**Exercise objective**
Only the lines of the data holding the string "MISO" need to be returned.

┌──

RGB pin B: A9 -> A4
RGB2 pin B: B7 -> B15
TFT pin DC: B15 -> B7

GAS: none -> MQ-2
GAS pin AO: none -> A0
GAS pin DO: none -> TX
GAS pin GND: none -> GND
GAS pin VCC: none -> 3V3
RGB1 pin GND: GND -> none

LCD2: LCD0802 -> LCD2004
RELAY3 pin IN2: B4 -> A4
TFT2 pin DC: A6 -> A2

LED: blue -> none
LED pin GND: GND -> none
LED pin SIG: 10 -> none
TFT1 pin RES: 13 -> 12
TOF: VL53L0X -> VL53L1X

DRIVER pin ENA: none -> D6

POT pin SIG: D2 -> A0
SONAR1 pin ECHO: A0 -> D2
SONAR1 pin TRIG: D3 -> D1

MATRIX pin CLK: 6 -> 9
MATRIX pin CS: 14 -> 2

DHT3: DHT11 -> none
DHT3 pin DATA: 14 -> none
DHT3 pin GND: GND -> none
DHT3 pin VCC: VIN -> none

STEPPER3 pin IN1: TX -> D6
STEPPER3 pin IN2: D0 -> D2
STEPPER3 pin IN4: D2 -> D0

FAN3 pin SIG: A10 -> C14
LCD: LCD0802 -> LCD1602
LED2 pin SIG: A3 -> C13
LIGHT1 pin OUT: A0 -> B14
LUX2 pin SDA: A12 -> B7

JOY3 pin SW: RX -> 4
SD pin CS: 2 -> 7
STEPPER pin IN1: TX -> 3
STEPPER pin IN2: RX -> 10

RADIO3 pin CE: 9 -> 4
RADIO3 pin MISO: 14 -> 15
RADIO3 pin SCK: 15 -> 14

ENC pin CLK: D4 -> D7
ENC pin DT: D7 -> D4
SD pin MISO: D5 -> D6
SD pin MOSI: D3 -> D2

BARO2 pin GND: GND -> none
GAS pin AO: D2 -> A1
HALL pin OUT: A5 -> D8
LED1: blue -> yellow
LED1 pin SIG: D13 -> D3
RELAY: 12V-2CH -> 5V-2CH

└──

**Output**
RADIO3 pin MISO: 14 -> 15
SD pin MISO: D5 -> D6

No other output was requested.